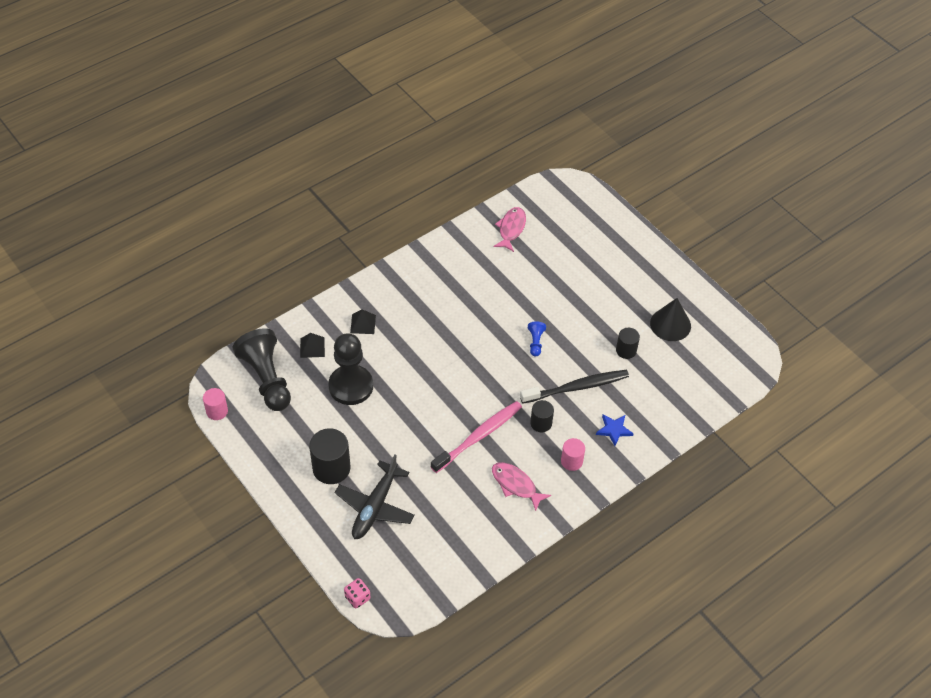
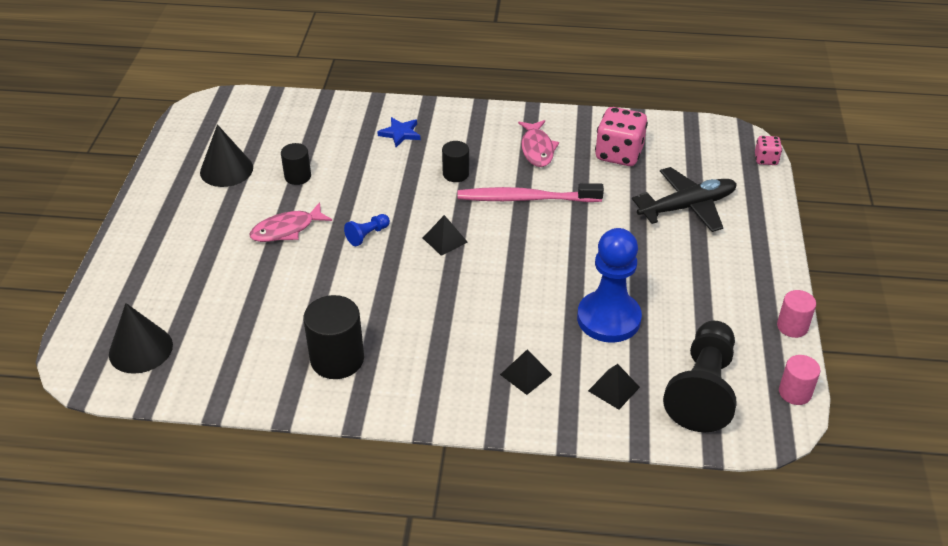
camera: 135 degrees left, 10 degrees down
black cylinder [309,428,351,484] -> black cylinder moved to [303,295,364,379]
black pawn [328,334,373,405] -> blue pawn [577,228,642,343]
pink fish [493,207,526,252] -> pink fish moved to [249,202,332,242]
black toothbrush [520,370,629,404] -> none
pink cylinder [561,438,585,471] -> pink cylinder moved to [777,290,816,338]
none -> black cone [109,303,173,374]
none -> black pyramid [423,215,467,256]
none -> pink dice [595,107,648,166]

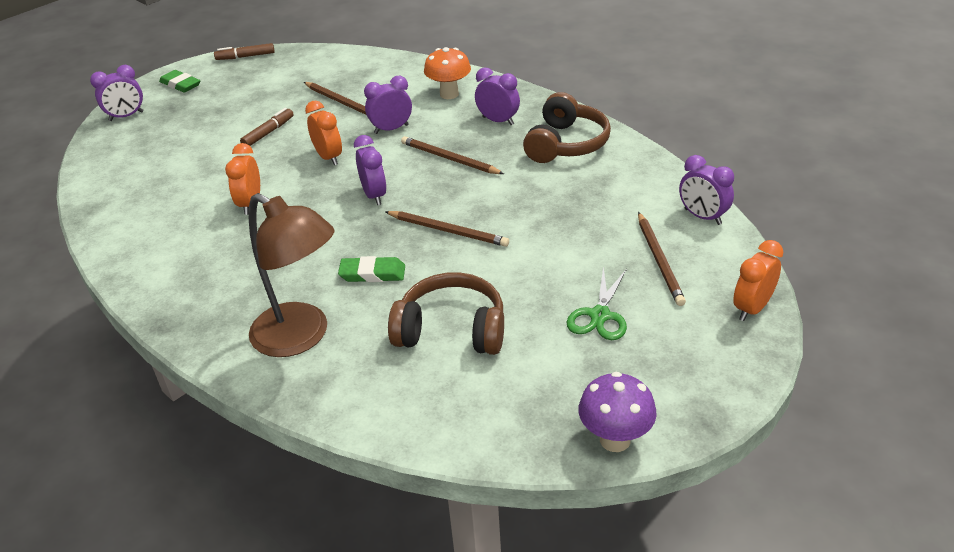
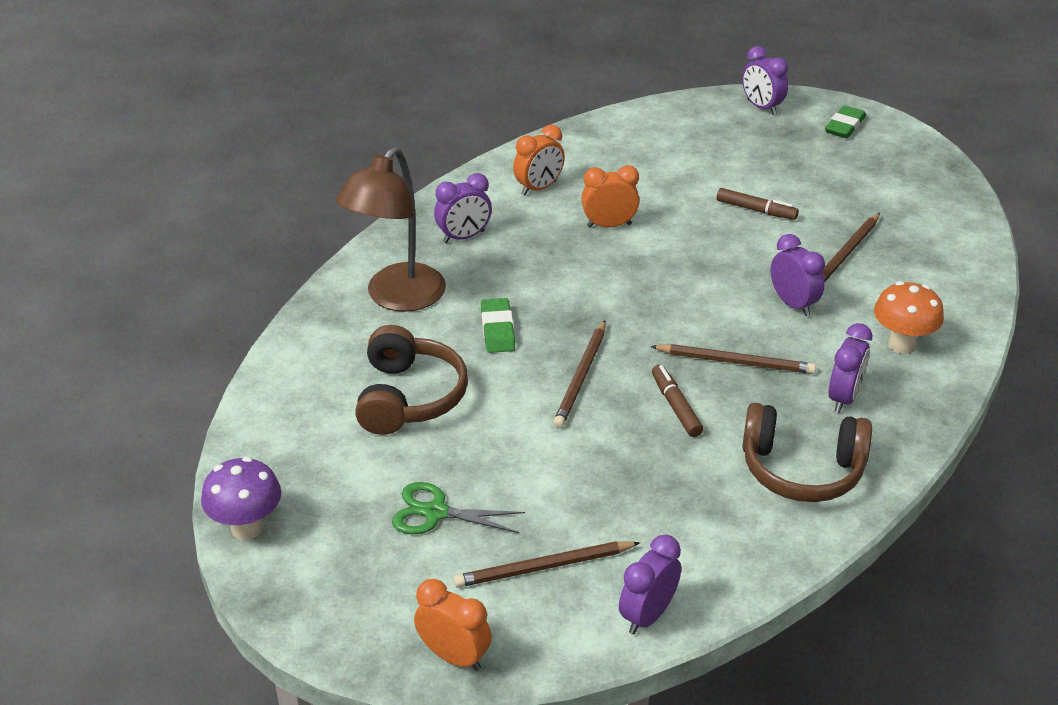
camera: 80 degrees right, 0 degrees up
brown marker [214,43,275,60] -> brown marker moved to [652,365,703,437]
orange clock [305,100,342,165] -> orange clock moved to [513,125,565,195]
purple clock [354,135,386,205] -> purple clock moved to [434,173,492,243]
brown pencil [401,136,504,174] -> brown pencil turned 75 degrees clockwise [650,344,816,374]

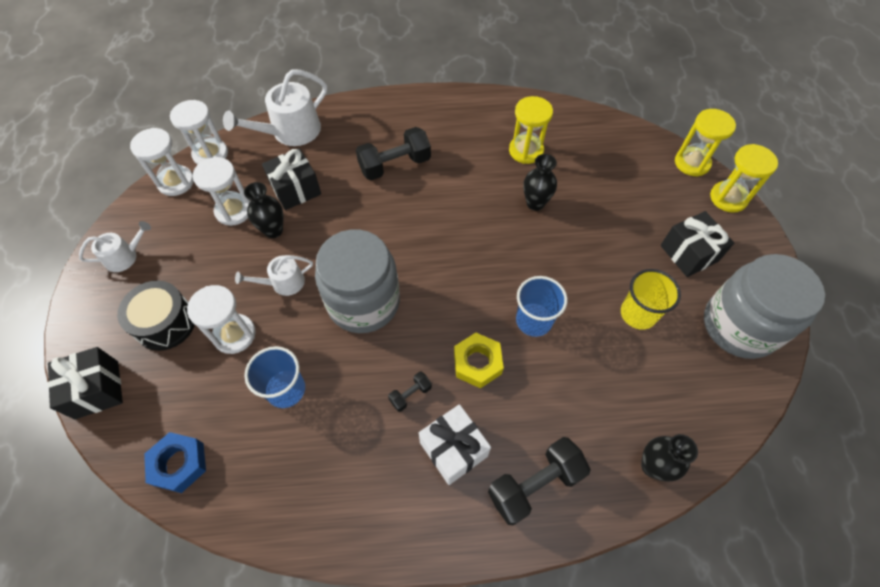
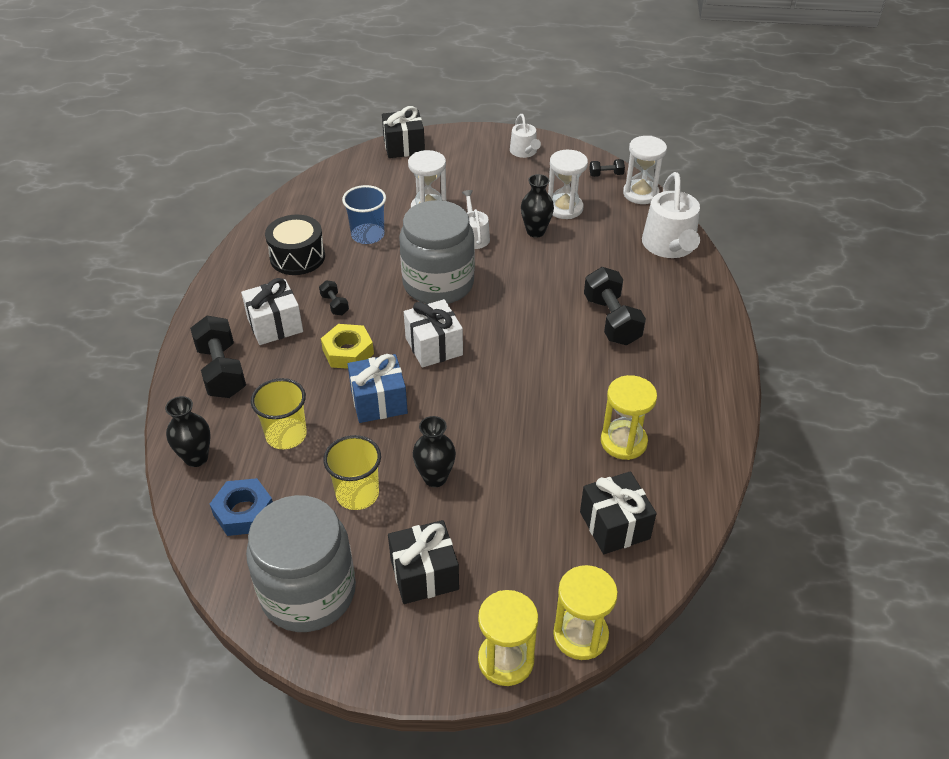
camera: 100 degrees right, 15 degrees down
black drum [117,281,195,351] -> black drum moved to [265,215,325,275]
white hourglass [130,128,194,196] -> black dumbbell [589,159,625,177]
blue nut [144,432,206,493] -> blue nut moved to [210,478,273,536]
white watering can [223,69,327,146] -> white watering can turned 150 degrees counterclockwise [642,172,700,258]
black gift [262,148,321,210] -> black gift moved to [580,471,657,554]
blue cup [516,276,568,337] -> blue gift [348,354,408,423]
black vase [523,154,557,211] -> black vase moved to [413,416,456,487]
none -> yellow cup [251,378,307,449]
none -> white gift [404,299,463,368]

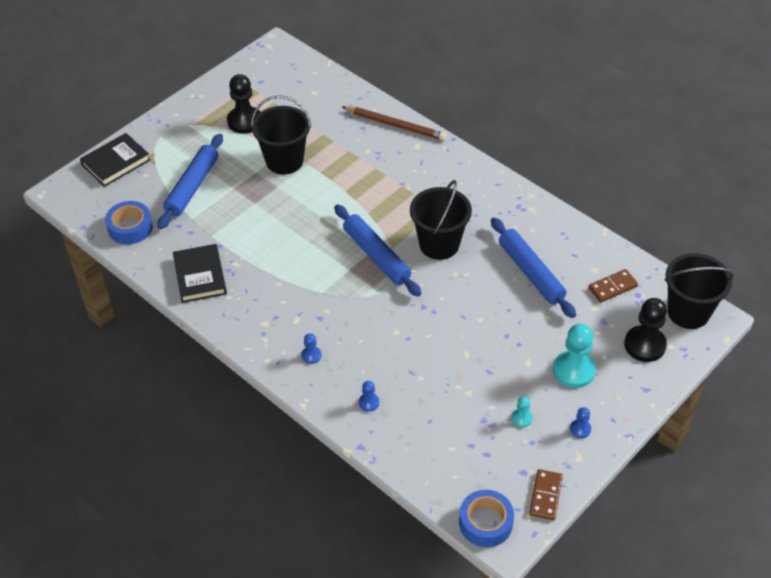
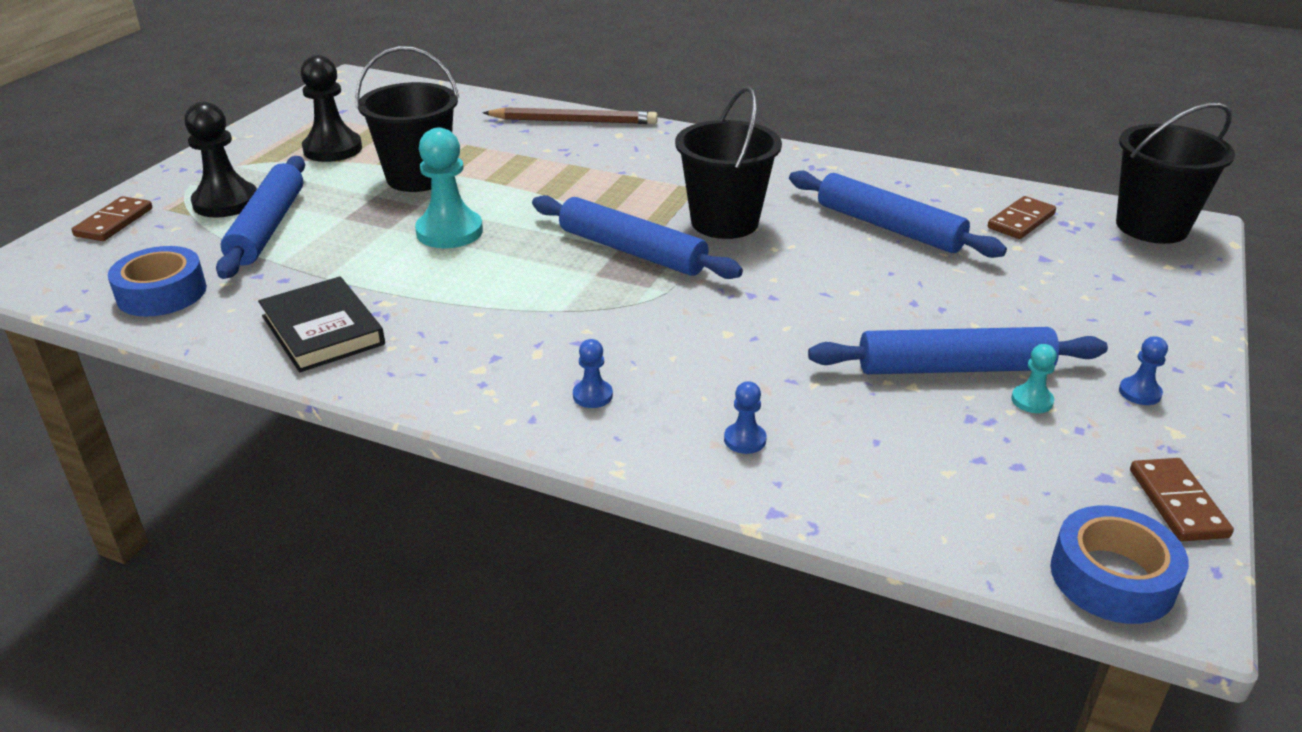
camera: 20 degrees left, 15 degrees down
black book [80,133,150,187] -> brown domino [72,196,152,241]
turquoise pawn [553,324,596,388] -> turquoise pawn moved to [415,128,483,248]
black pawn [624,298,667,362] -> black pawn moved to [185,102,257,218]
none -> blue rolling pin [808,327,1108,374]

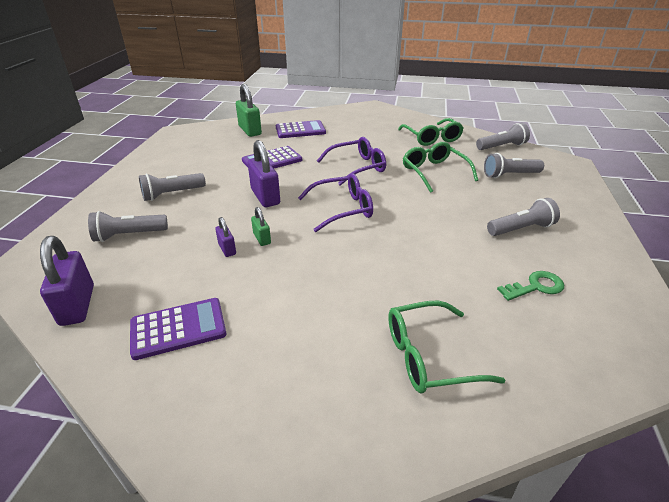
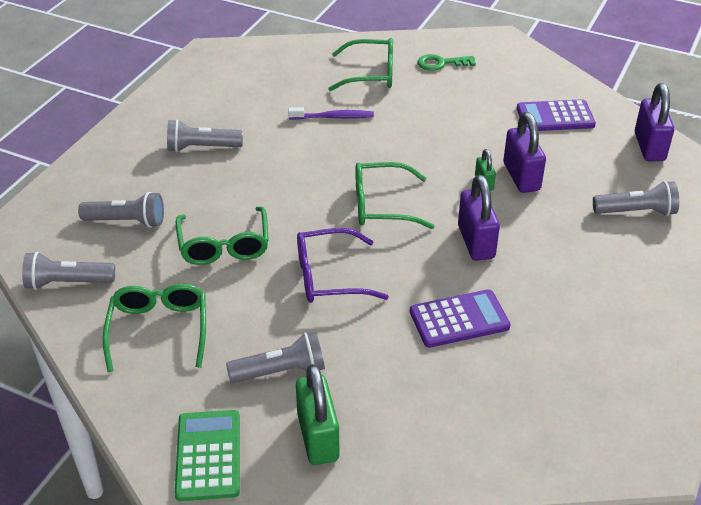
camera: 165 degrees left, 5 degrees up
grey flashlight [139,173,206,201] -> grey flashlight moved to [226,332,325,383]
purple padlock [215,217,236,257] -> purple padlock [503,112,546,193], size x1.88
green padlock [236,84,262,137] -> green padlock moved to [296,364,340,465]
purple calculator [276,120,326,138] -> none
purple glasses [298,173,373,232] -> green glasses [355,162,434,229]
green key [497,271,564,301] -> green key moved to [417,54,476,71]
none -> green calculator [175,410,240,501]
none -> purple toothbrush [288,107,374,120]

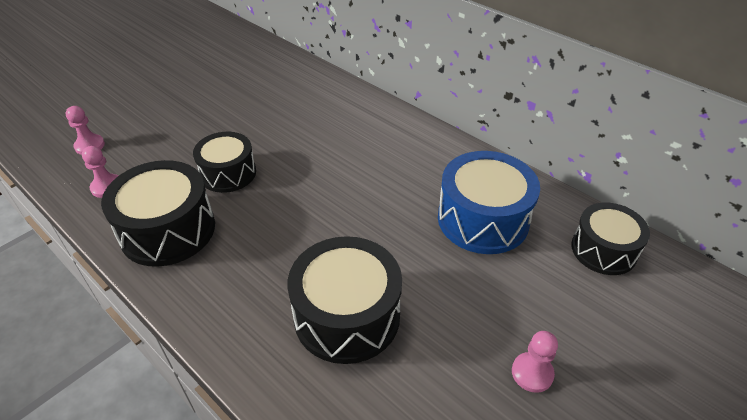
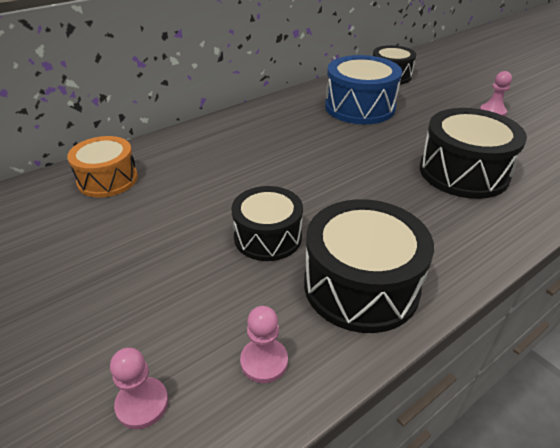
camera: 80 degrees left, 5 degrees down
none -> orange drum [67,136,138,197]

* [What you should do]: Write out the lines above from the one with "black gift [262,148,321,210]" through the one with "camera: 20 degrees left, 15 degrees down", ends included, exactly; no picture goes in.

* [Exercise answer]:
black gift [262,148,321,210] -> black gift moved to [580,471,657,554]
blue cup [516,276,568,337] -> blue gift [348,354,408,423]
black vase [523,154,557,211] -> black vase moved to [413,416,456,487]
none -> yellow cup [251,378,307,449]
none -> white gift [404,299,463,368]

camera: 20 degrees left, 15 degrees down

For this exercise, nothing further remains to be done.